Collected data
___

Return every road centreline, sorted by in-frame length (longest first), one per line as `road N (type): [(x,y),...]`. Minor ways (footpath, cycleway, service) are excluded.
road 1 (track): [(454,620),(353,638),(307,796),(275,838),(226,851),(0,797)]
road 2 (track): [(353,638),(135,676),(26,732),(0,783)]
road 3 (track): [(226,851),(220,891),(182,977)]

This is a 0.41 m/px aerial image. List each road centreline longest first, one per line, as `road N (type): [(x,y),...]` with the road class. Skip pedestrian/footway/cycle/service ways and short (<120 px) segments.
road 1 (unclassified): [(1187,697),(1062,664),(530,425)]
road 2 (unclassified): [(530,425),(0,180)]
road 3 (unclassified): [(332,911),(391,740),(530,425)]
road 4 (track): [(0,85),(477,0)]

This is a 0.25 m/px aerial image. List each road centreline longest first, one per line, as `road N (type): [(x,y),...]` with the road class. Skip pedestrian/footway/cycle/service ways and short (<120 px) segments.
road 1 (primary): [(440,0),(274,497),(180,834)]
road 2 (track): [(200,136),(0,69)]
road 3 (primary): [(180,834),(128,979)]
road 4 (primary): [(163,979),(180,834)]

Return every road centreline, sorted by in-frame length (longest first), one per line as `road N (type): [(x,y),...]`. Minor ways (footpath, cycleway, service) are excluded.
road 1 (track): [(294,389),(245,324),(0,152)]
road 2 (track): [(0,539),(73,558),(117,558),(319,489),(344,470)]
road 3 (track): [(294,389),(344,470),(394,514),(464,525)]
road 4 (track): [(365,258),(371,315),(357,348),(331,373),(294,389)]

___

YOUR INSTRUCTIONS >>
Copy each of the records above so that nothing differs from the original.

COMPLETED TASK >>
Return every road centreline, sorted by in-frame length (longest first), one per line as `road N (type): [(x,y),...]`. Minor ways (footpath, cycleway, service) are excluded.
road 1 (track): [(454,620),(353,638),(307,796),(275,838),(226,851),(0,797)]
road 2 (track): [(353,638),(135,676),(26,732),(0,783)]
road 3 (track): [(226,851),(220,891),(182,977)]

This is a 0.41 m/px aerial image. List each road centreline longest first, one per line, as `road N (type): [(x,y),...]` with the road class. Skip pedestrian/footway/cycle/service ways and short (<120 px) segments.
road 1 (unclassified): [(1187,697),(1062,664),(530,425)]
road 2 (unclassified): [(530,425),(0,180)]
road 3 (unclassified): [(332,911),(391,740),(530,425)]
road 4 (track): [(0,85),(477,0)]

This is a 0.25 m/px aerial image. List each road centreline longest first, one per line, as `road N (type): [(x,y),...]` with the road class. Skip pedestrian/footway/cycle/service ways and short (<120 px) segments.
road 1 (primary): [(440,0),(274,497),(180,834)]
road 2 (track): [(200,136),(0,69)]
road 3 (primary): [(180,834),(128,979)]
road 4 (primary): [(163,979),(180,834)]

Return every road centreline, sorted by in-frame length (longest first), one per line as `road N (type): [(x,y),...]`. Minor ways (footpath, cycleway, service) are excluded.
road 1 (track): [(294,389),(245,324),(0,152)]
road 2 (track): [(0,539),(73,558),(117,558),(319,489),(344,470)]
road 3 (track): [(294,389),(344,470),(394,514),(464,525)]
road 4 (track): [(365,258),(371,315),(357,348),(331,373),(294,389)]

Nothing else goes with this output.